───── Records provided

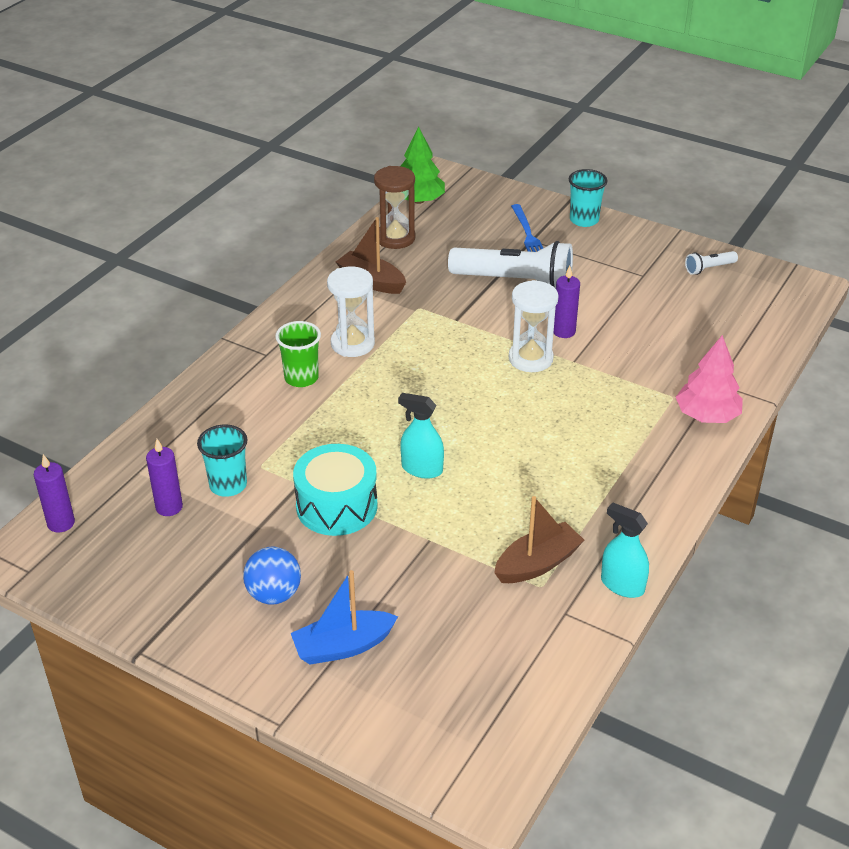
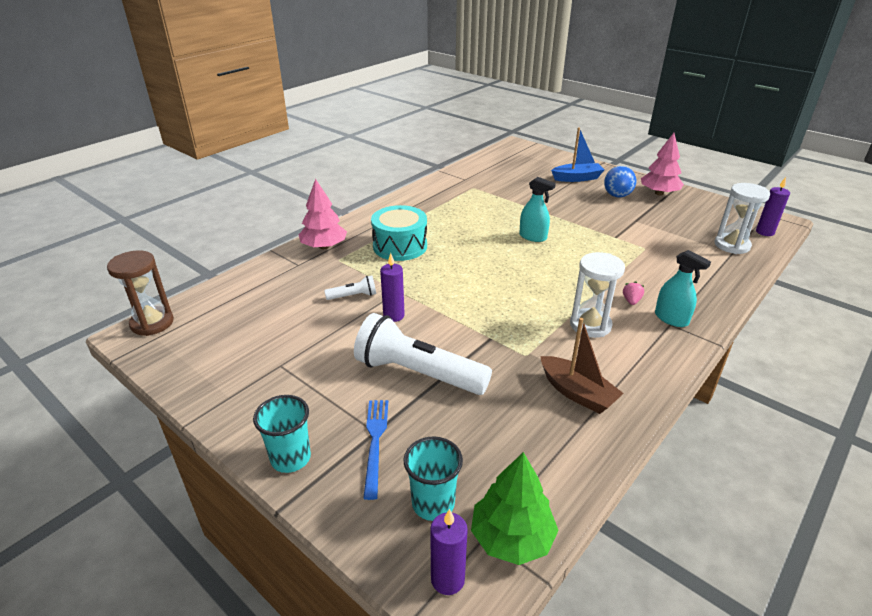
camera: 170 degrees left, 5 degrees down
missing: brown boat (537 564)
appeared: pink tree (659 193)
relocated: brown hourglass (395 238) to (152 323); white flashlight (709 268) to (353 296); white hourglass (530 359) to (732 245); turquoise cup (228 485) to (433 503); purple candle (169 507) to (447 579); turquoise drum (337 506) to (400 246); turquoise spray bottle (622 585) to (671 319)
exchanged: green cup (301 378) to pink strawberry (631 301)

──────────

- Task instructions -
Omit pictures; set down the rest of the material word for word.

- Result -
camera: 170 degrees left, 5 degrees down
missing: brown boat (537 564)
appeared: pink tree (659 193)
relocated: brown hourglass (395 238) to (152 323); white flashlight (709 268) to (353 296); white hourglass (530 359) to (732 245); turquoise cup (228 485) to (433 503); purple candle (169 507) to (447 579); turquoise drum (337 506) to (400 246); turquoise spray bottle (622 585) to (671 319)
exchanged: green cup (301 378) to pink strawberry (631 301)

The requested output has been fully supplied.